__Problem statement__: Below are the records to transcribe exactly; do not include any images.

(Object count change data)
....

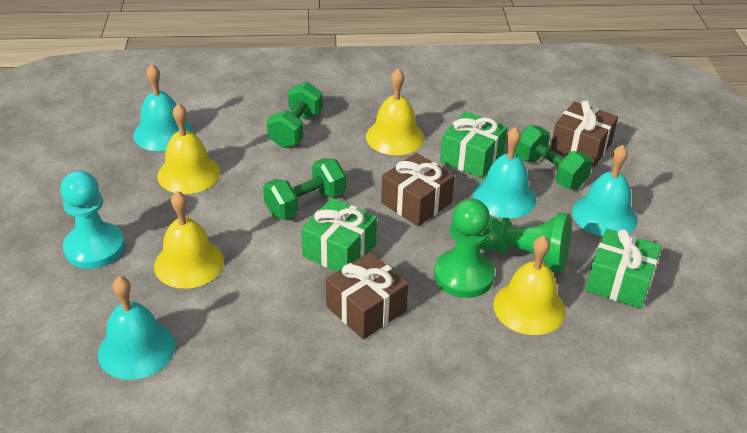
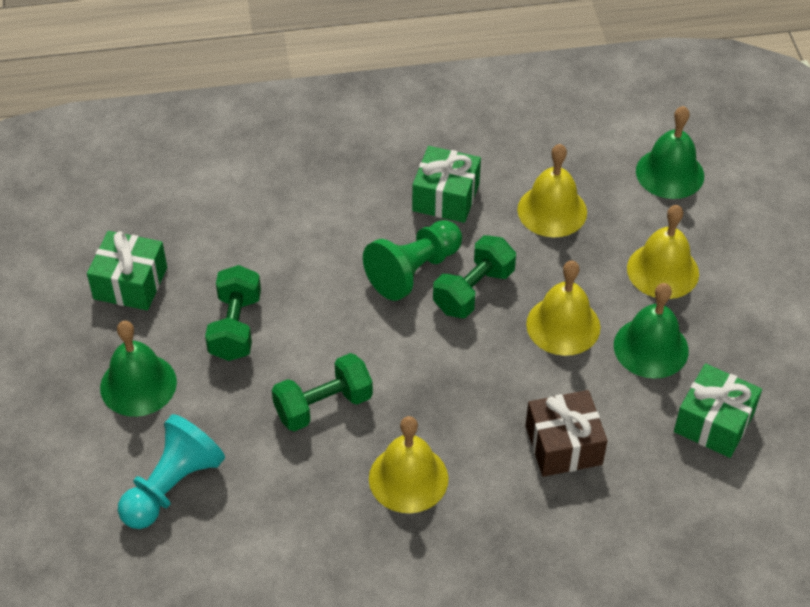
brown gift: [326,252,408,339] [381,153,455,227] [551,100,618,167] = 3 -> [525,390,608,477] = 1
green bell: none = 0 -> [100,321,177,417] [614,283,689,379] [636,106,704,199] = 3
green pawn: [434,198,495,298] [479,213,571,273] = 2 -> [363,220,462,301] = 1
turquoise bell: [98,276,175,380] [133,64,193,151] [473,127,536,219] [572,145,637,237] = 4 -> none = 0

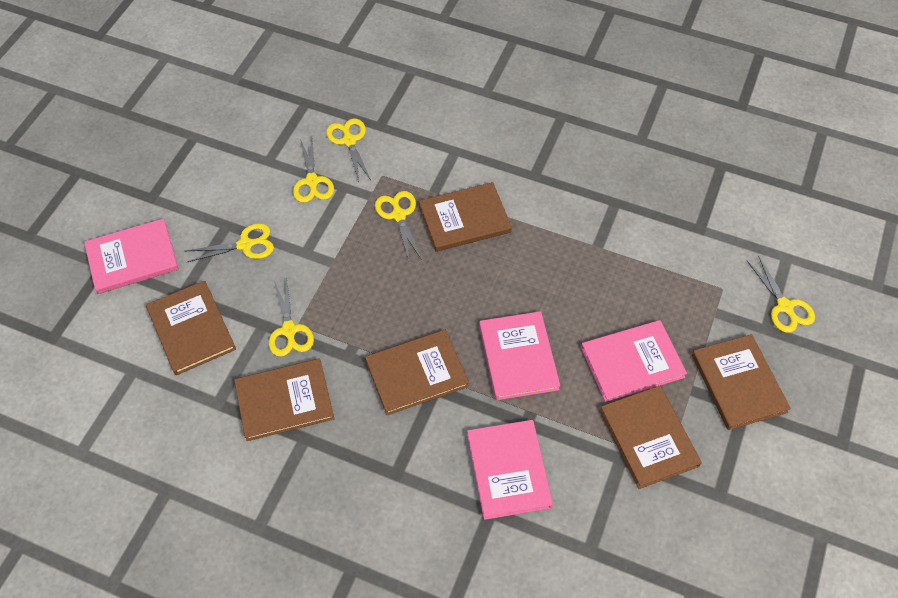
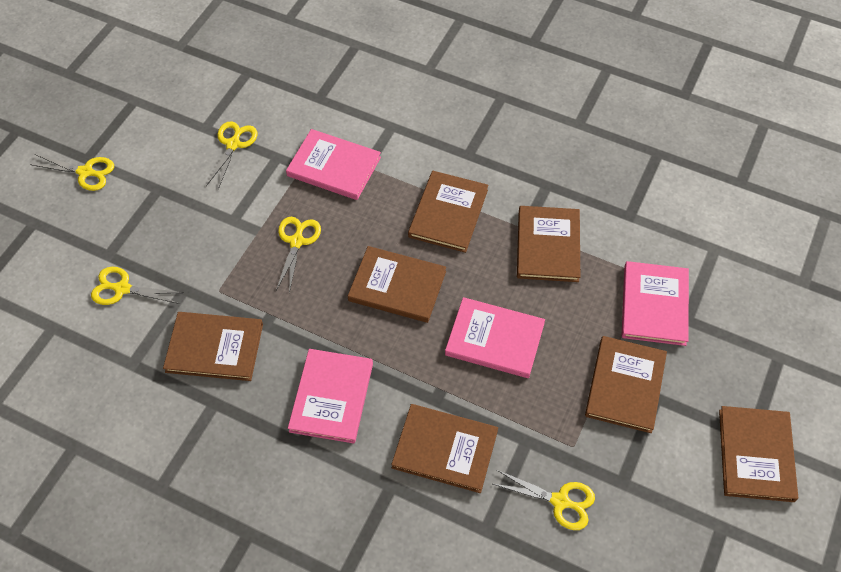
brown book: [146,281,236,375] [234,358,334,441] [365,330,469,415] [419,182,512,252] [600,386,702,489] [692,334,791,430] = 6 -> [163,312,263,381] [348,246,446,323] [391,404,498,493] [408,171,488,253] [517,206,580,282] [585,336,667,433] [719,406,798,502] = 7
yellow scissors: [186,223,274,262] [269,276,314,357] [293,138,334,203] [326,118,371,182] [375,191,422,260] [747,256,815,333] = 6 -> [30,154,114,191] [91,267,184,305] [206,121,258,189] [276,217,321,293] [493,470,595,530] = 5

....

__Problem solution__:
brown gift: [326,252,408,339] [381,153,455,227] [551,100,618,167] = 3 -> [525,390,608,477] = 1
green bell: none = 0 -> [100,321,177,417] [614,283,689,379] [636,106,704,199] = 3
green pawn: [434,198,495,298] [479,213,571,273] = 2 -> [363,220,462,301] = 1
turquoise bell: [98,276,175,380] [133,64,193,151] [473,127,536,219] [572,145,637,237] = 4 -> none = 0

brown book: [146,281,236,375] [234,358,334,441] [365,330,469,415] [419,182,512,252] [600,386,702,489] [692,334,791,430] = 6 -> [163,312,263,381] [348,246,446,323] [391,404,498,493] [408,171,488,253] [517,206,580,282] [585,336,667,433] [719,406,798,502] = 7
yellow scissors: [186,223,274,262] [269,276,314,357] [293,138,334,203] [326,118,371,182] [375,191,422,260] [747,256,815,333] = 6 -> [30,154,114,191] [91,267,184,305] [206,121,258,189] [276,217,321,293] [493,470,595,530] = 5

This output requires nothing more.